Work request -> If a line in the records below contains the word "schottky", return that line.

▼

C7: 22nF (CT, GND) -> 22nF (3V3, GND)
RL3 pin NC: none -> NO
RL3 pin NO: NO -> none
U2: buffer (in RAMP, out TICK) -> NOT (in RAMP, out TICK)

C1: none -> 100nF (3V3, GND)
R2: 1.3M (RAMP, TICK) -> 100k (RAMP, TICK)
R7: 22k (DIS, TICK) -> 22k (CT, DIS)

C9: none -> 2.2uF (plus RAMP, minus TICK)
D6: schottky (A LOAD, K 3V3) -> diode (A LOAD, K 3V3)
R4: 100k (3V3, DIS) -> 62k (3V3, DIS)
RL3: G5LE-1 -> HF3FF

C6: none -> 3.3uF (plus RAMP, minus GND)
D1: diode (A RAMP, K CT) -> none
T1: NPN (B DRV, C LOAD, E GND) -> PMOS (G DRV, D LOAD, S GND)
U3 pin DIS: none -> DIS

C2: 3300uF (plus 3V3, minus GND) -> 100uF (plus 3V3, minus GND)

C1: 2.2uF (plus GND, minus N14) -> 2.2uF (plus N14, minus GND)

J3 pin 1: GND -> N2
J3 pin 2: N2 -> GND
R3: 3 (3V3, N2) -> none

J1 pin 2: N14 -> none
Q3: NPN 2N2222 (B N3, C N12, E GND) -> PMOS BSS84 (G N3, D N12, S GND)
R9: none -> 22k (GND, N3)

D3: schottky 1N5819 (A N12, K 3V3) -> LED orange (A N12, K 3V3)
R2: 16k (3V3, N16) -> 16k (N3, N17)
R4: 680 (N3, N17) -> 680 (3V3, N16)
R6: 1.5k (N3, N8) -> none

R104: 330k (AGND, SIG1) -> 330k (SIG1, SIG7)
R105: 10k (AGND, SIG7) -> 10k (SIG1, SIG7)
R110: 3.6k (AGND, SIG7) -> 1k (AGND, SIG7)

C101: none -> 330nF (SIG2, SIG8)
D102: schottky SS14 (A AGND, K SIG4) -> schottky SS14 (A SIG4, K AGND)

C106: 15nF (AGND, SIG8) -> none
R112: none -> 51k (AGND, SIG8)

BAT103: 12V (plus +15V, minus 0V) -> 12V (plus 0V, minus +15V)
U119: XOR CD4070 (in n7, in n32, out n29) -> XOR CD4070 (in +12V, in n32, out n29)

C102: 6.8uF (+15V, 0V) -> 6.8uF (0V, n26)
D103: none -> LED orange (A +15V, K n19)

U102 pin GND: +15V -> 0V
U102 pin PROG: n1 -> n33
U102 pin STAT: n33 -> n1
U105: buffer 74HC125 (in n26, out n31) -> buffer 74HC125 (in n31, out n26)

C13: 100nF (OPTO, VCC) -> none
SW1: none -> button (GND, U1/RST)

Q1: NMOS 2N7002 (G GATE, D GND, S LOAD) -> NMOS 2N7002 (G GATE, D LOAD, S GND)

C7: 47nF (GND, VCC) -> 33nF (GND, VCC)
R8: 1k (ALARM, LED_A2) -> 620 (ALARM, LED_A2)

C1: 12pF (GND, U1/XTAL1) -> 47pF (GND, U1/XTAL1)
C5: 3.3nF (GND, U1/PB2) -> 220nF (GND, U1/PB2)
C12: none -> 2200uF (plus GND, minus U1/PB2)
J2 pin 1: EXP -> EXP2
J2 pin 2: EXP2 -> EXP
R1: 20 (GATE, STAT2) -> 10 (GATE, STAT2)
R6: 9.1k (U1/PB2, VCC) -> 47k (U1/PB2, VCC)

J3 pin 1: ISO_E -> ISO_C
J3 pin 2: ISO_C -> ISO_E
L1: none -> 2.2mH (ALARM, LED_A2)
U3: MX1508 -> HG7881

▲

Exercise solution ->
D6: schottky (A LOAD, K 3V3) -> diode (A LOAD, K 3V3)
D3: schottky 1N5819 (A N12, K 3V3) -> LED orange (A N12, K 3V3)
D102: schottky SS14 (A AGND, K SIG4) -> schottky SS14 (A SIG4, K AGND)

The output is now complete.